→ What you are asked to do: A copy is needed of each line in the records that has the word "plus".

→ Given information:

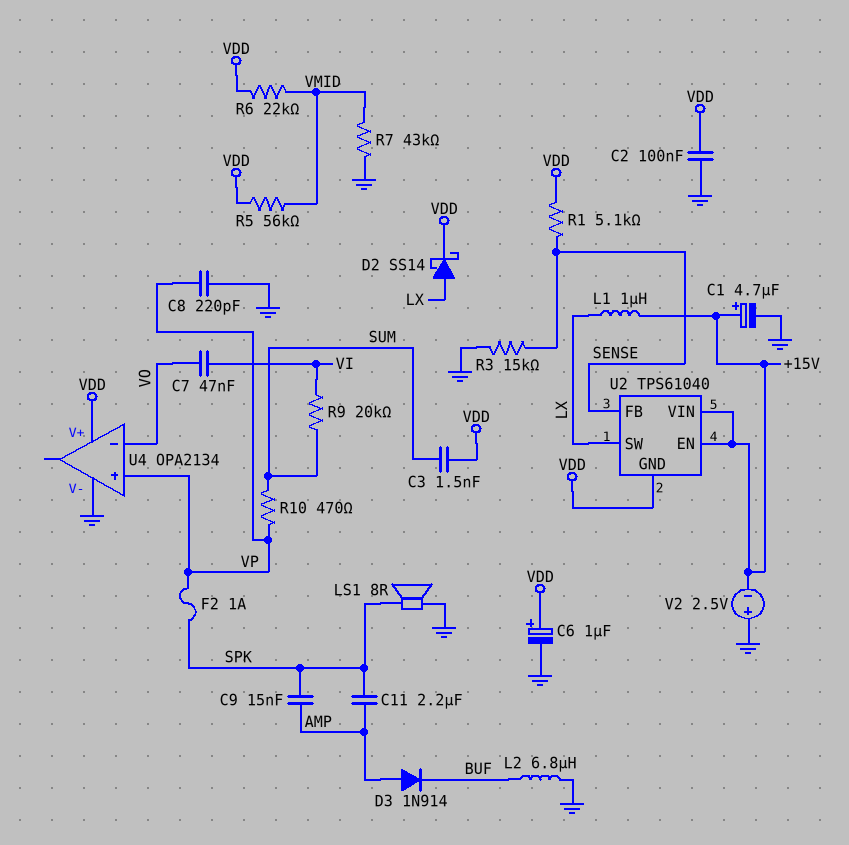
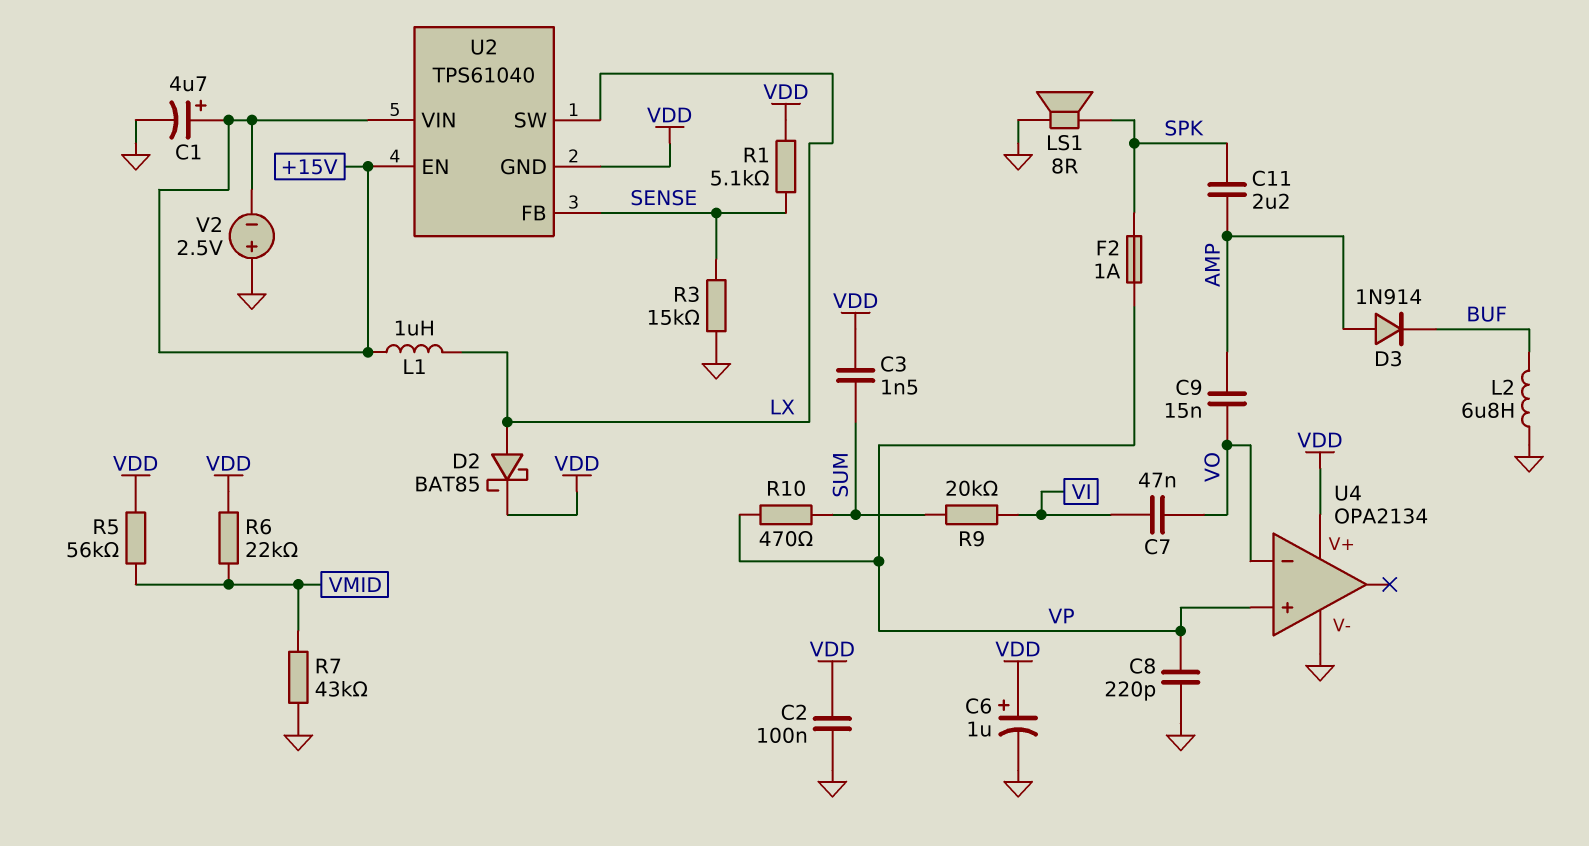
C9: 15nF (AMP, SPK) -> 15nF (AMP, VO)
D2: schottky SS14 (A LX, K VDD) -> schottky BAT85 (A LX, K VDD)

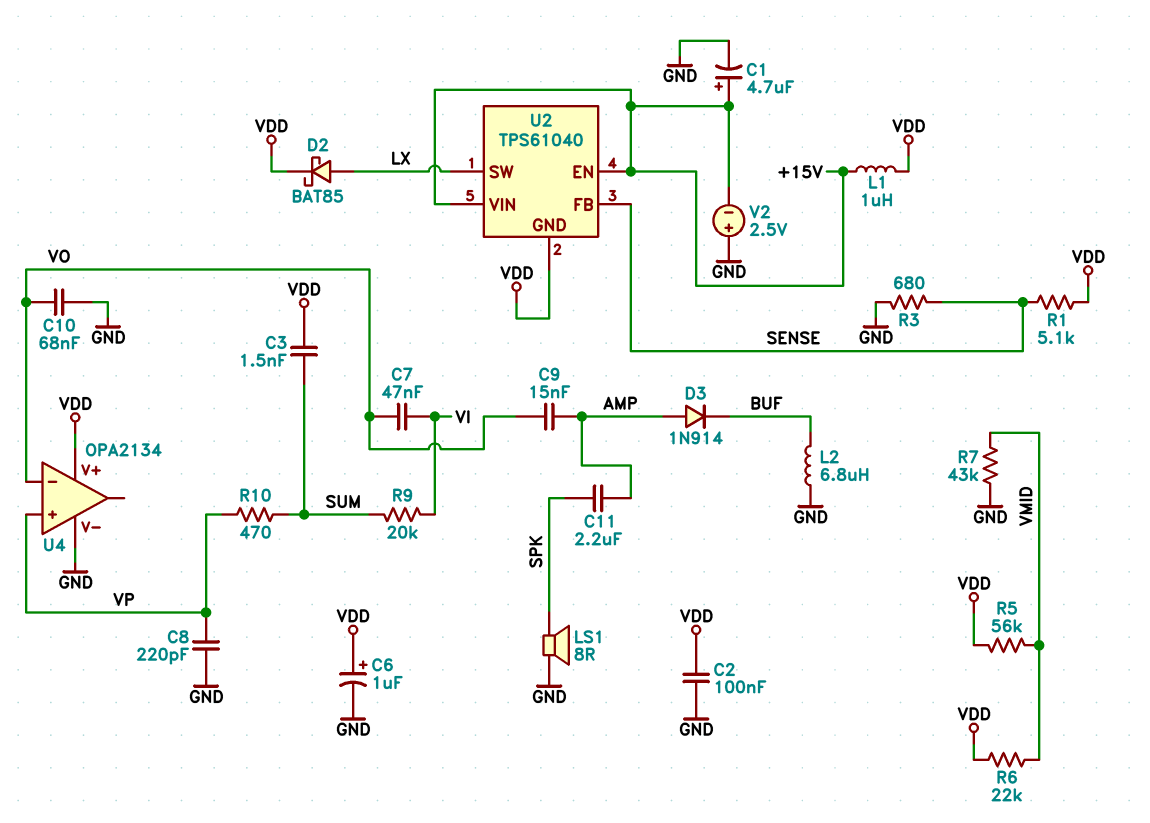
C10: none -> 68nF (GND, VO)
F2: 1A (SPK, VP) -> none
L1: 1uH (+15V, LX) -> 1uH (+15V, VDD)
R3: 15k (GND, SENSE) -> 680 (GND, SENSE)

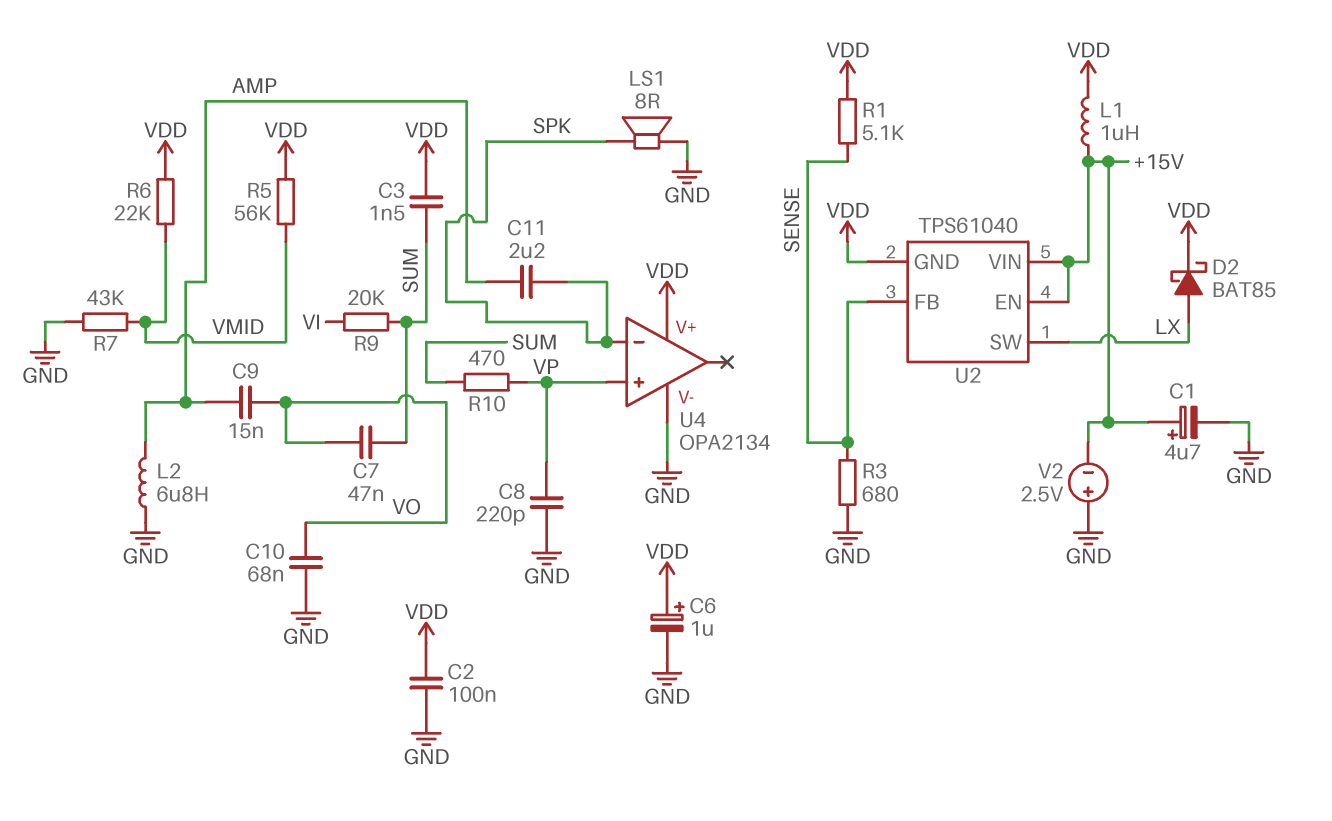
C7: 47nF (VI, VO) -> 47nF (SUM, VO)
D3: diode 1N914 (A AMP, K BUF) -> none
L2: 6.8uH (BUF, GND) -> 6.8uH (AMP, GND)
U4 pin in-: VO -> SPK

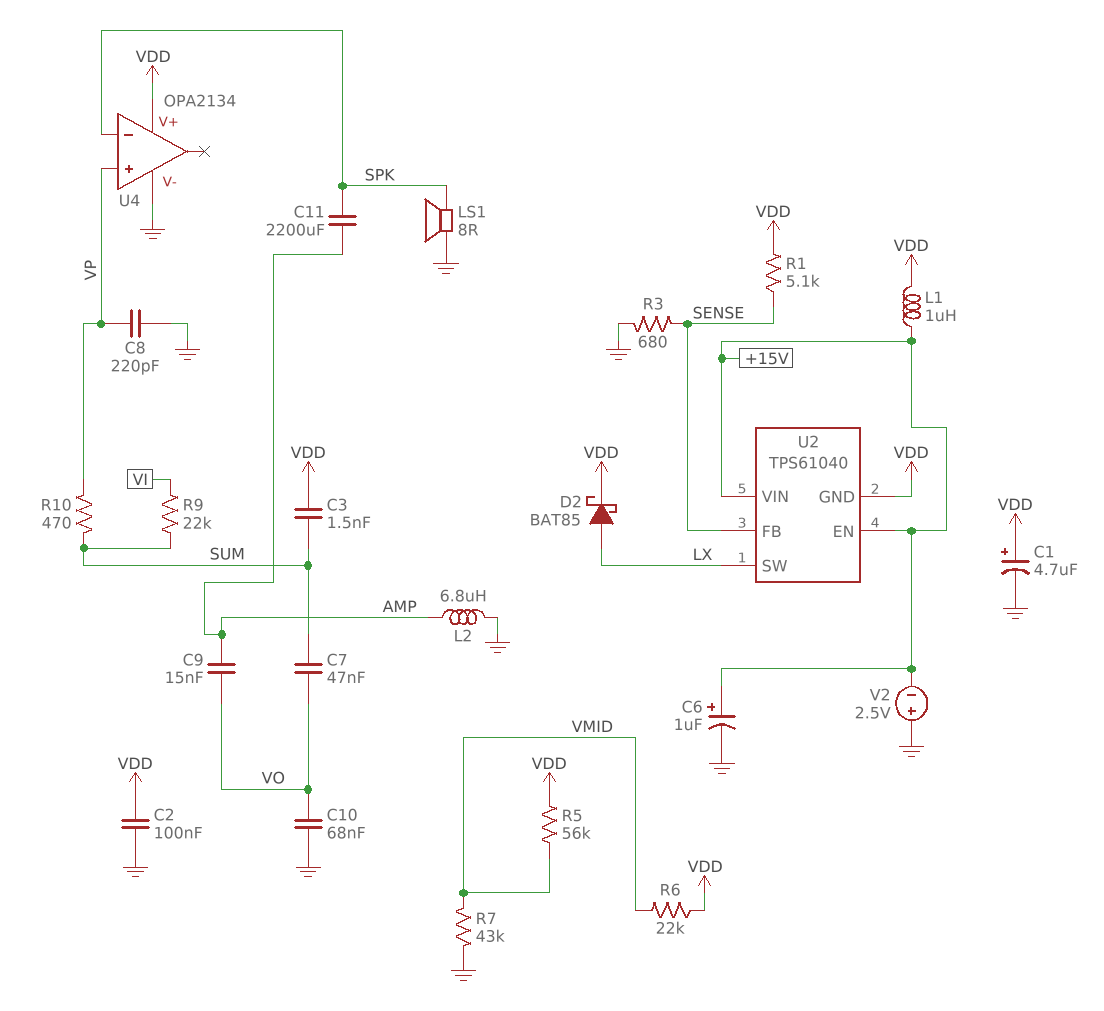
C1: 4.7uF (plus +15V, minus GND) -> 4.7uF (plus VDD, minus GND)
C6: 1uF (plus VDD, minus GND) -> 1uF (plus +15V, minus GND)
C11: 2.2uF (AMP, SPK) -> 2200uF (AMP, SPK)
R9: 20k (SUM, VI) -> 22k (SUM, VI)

→ Reply to the task:
C1: 4.7uF (plus +15V, minus GND) -> 4.7uF (plus VDD, minus GND)
C6: 1uF (plus VDD, minus GND) -> 1uF (plus +15V, minus GND)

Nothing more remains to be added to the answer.